▸ Task data
=-=-=

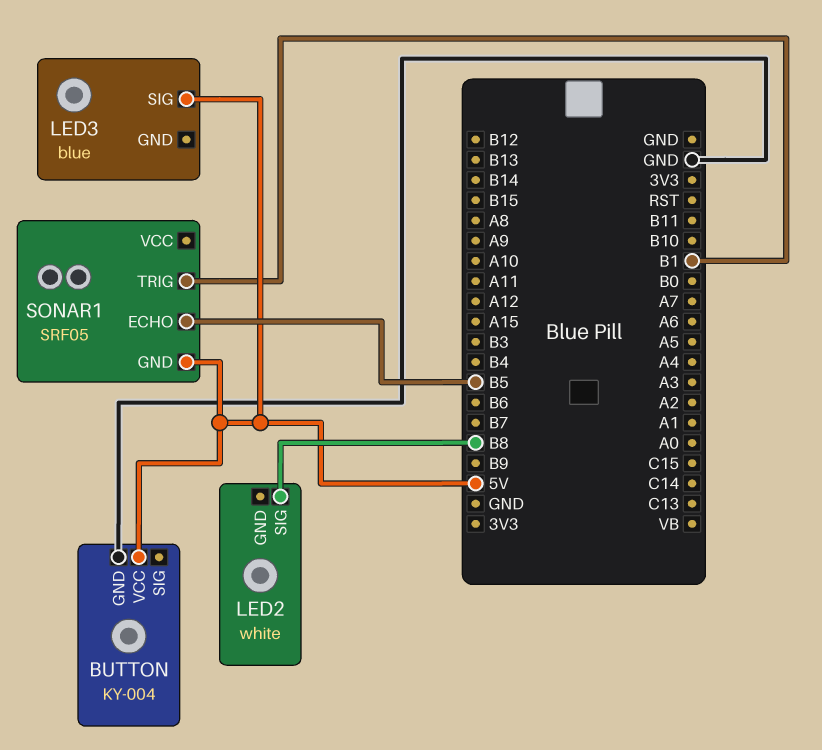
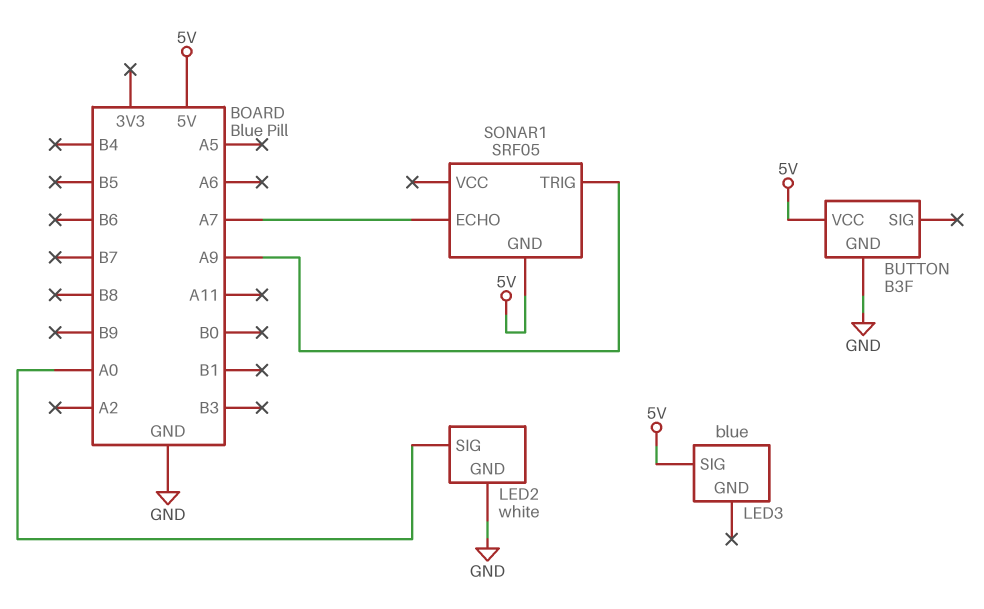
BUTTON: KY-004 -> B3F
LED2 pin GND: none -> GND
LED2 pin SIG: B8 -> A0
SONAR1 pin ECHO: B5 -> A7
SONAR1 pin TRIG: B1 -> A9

=-=-=

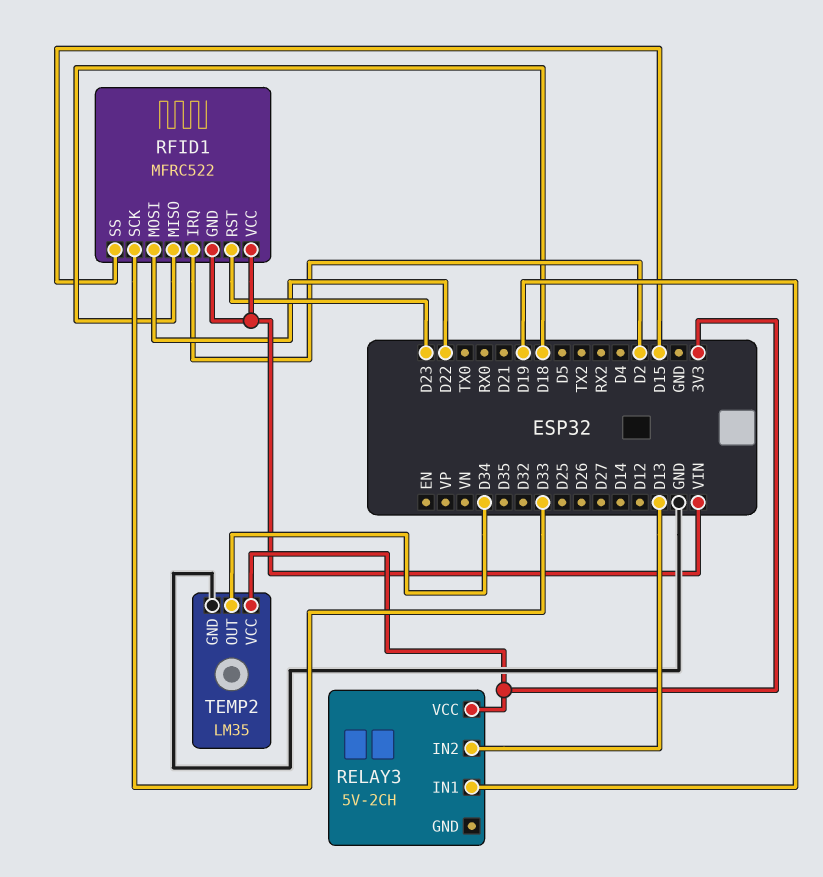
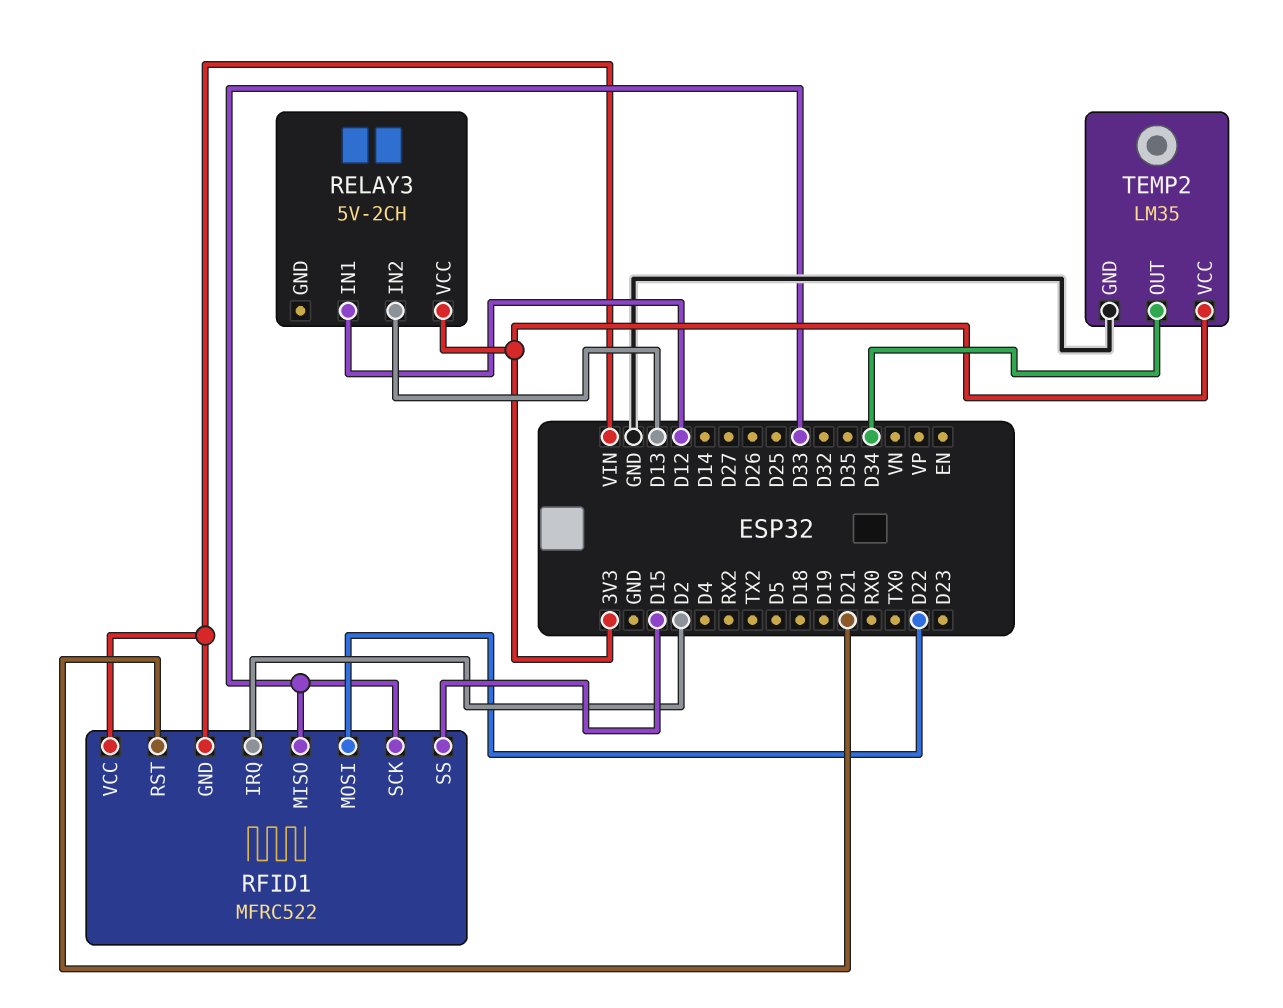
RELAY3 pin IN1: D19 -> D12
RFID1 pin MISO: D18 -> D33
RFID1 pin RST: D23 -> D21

=-=-=

▸ Work request
Among the entries above, the lines between the ones containing "BUTTON: KY-004 -> B3F" and "SONAR1 pin TRIG: B1 -> A9", inclusive, are to be transcribed exactly. No other line is to be given.

▸ Answer to this problem
BUTTON: KY-004 -> B3F
LED2 pin GND: none -> GND
LED2 pin SIG: B8 -> A0
SONAR1 pin ECHO: B5 -> A7
SONAR1 pin TRIG: B1 -> A9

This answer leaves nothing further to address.